[RECORDS TO USE]

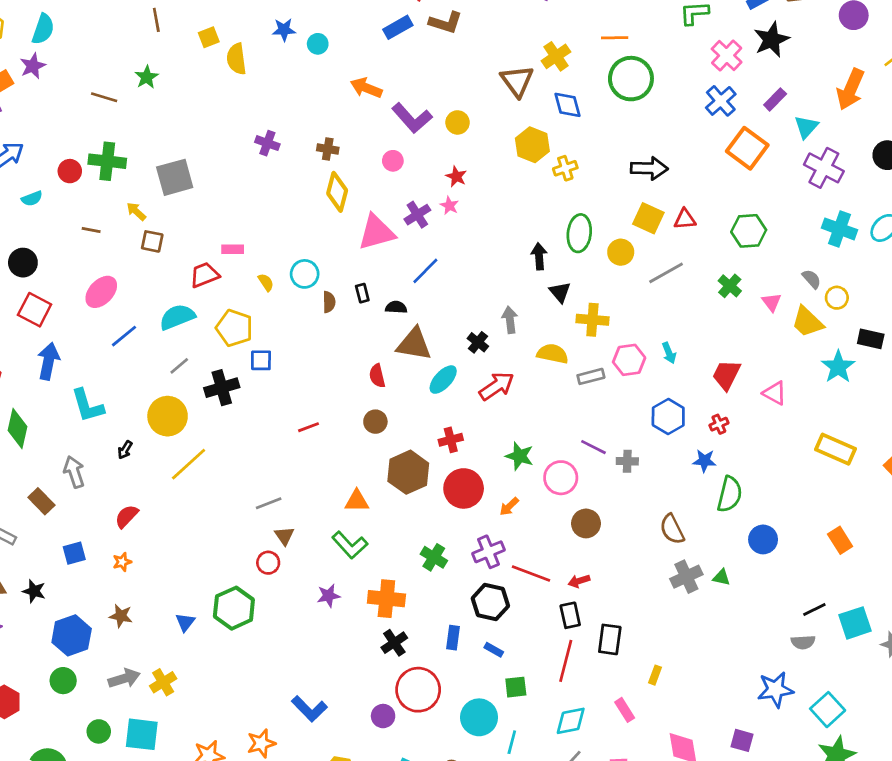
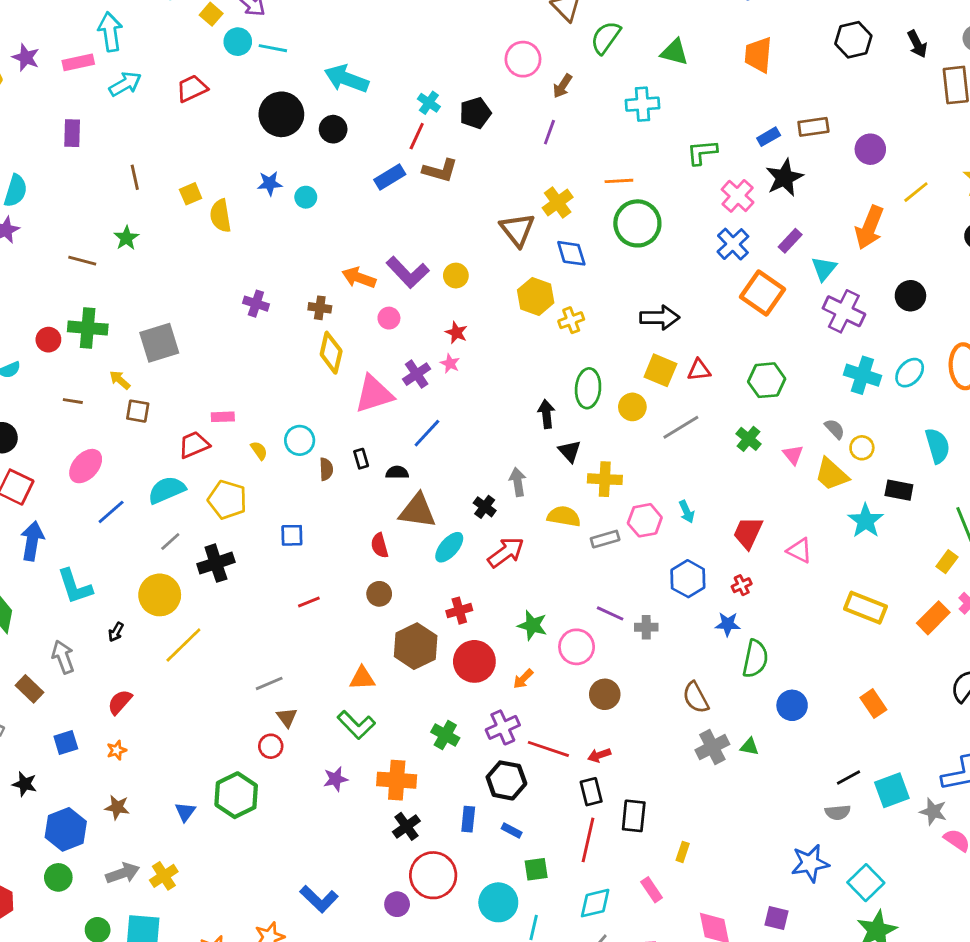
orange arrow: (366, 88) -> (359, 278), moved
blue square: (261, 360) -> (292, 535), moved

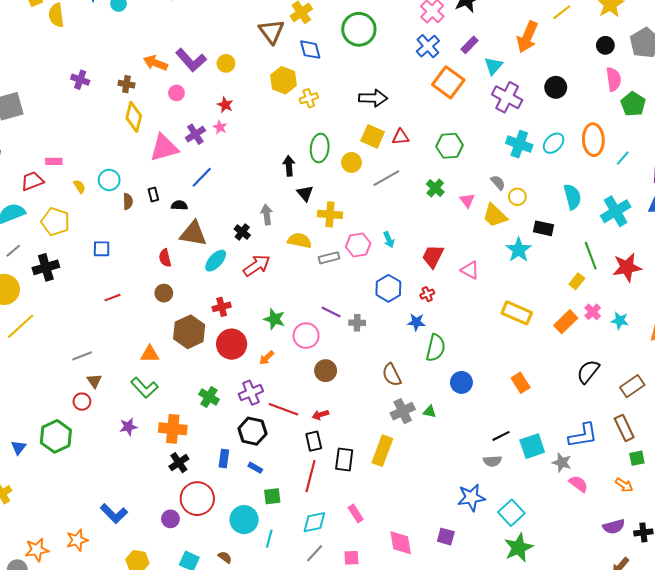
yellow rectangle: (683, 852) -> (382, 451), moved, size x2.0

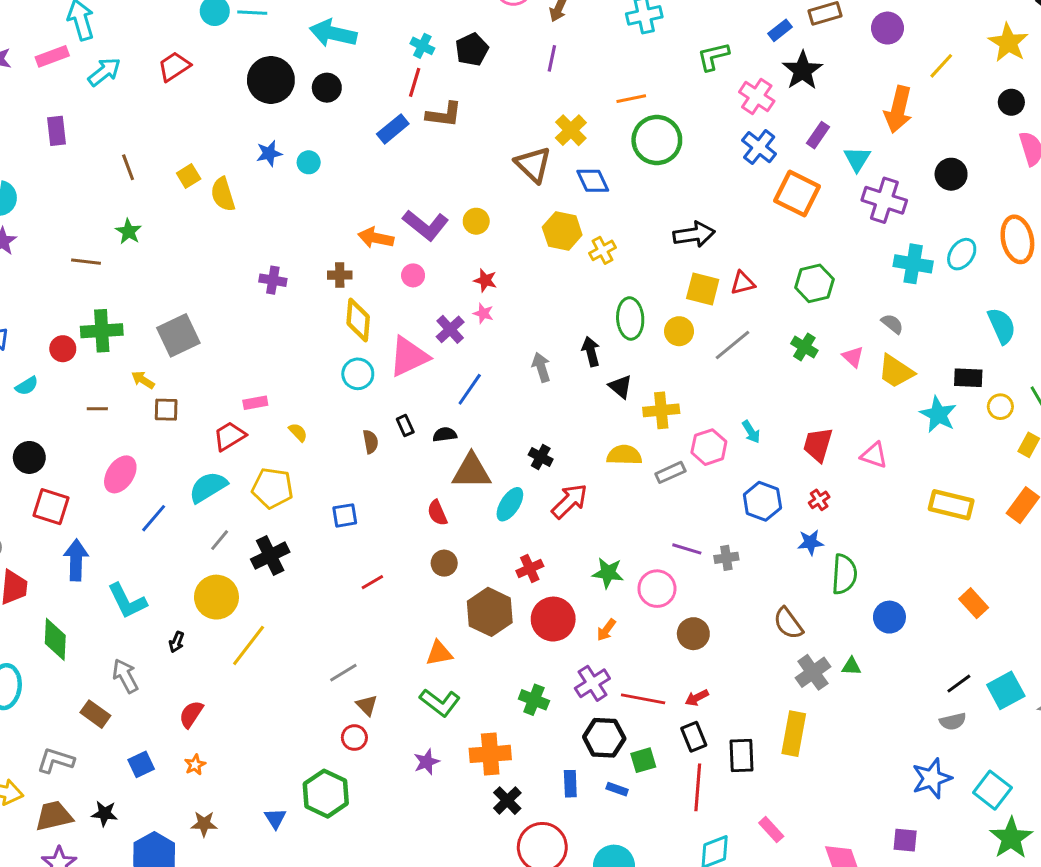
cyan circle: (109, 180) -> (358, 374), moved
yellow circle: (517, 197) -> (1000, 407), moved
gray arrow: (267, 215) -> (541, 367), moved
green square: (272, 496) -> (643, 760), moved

[/RECORDS TO USE]

*WHAT YOU SHOULD DO*:
Which lines run from the one containing "gray arrow: (267, 215) -> (541, 367), moved" to the end of the data? Output them exactly, with nothing added.

*OUTPUT*:
gray arrow: (267, 215) -> (541, 367), moved
green square: (272, 496) -> (643, 760), moved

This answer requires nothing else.